=== Begin Enclosure ===

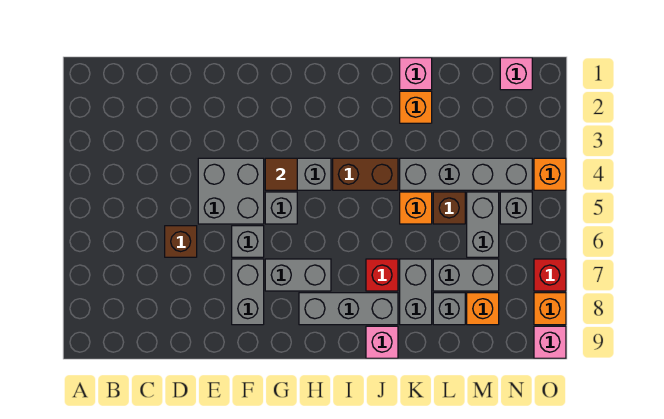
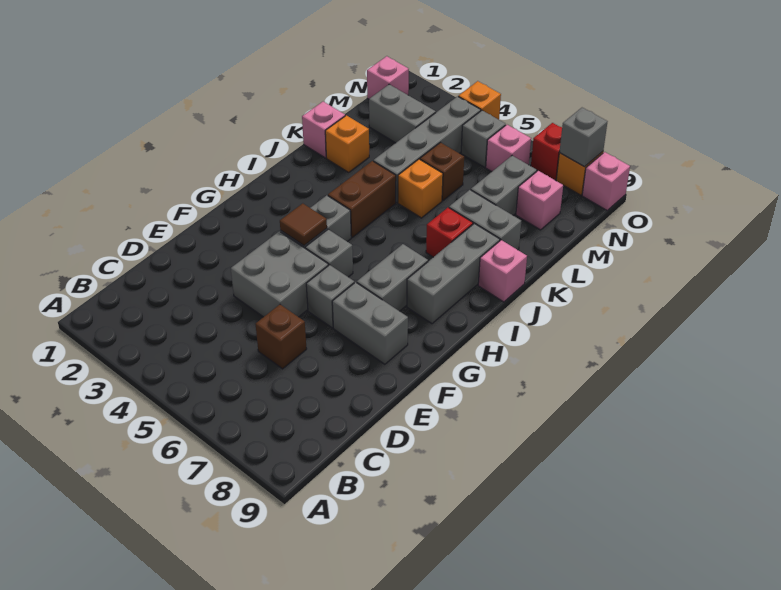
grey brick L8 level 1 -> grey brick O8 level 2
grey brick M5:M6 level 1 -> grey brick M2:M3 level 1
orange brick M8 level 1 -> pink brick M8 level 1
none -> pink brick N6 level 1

=== End Enclosure ===
=== Begin Enclosure ===

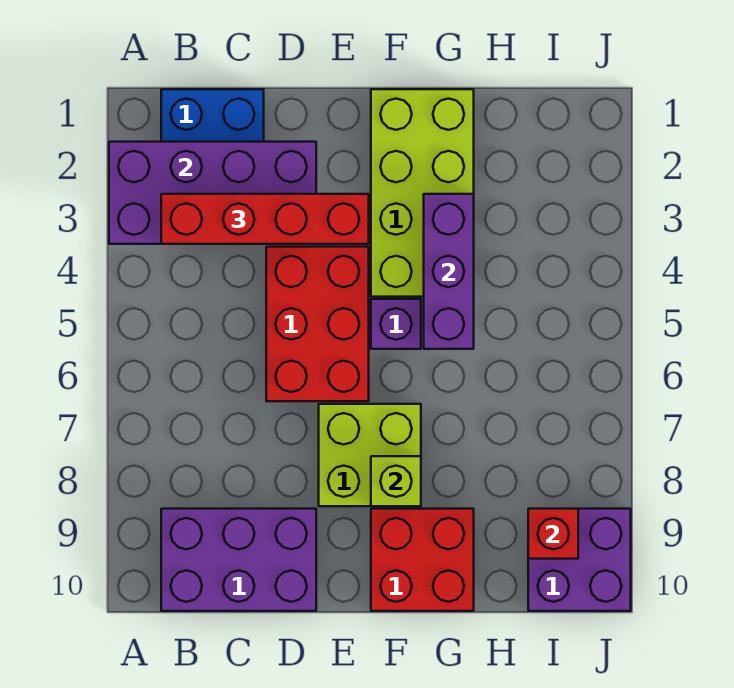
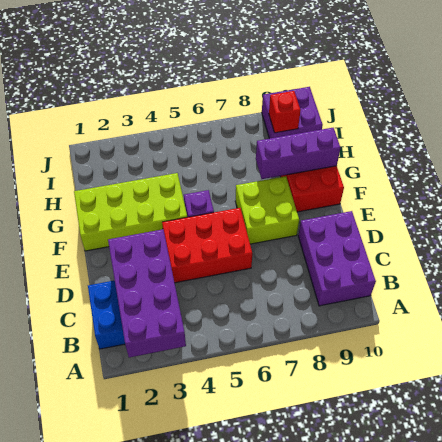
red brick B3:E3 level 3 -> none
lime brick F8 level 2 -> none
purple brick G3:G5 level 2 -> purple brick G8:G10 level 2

=== End Enclosure ===

• **Exercise goal**
Among the records above, find each line holding "pink" and list it.

• **Solution for this exercise**
orange brick M8 level 1 -> pink brick M8 level 1
none -> pink brick N6 level 1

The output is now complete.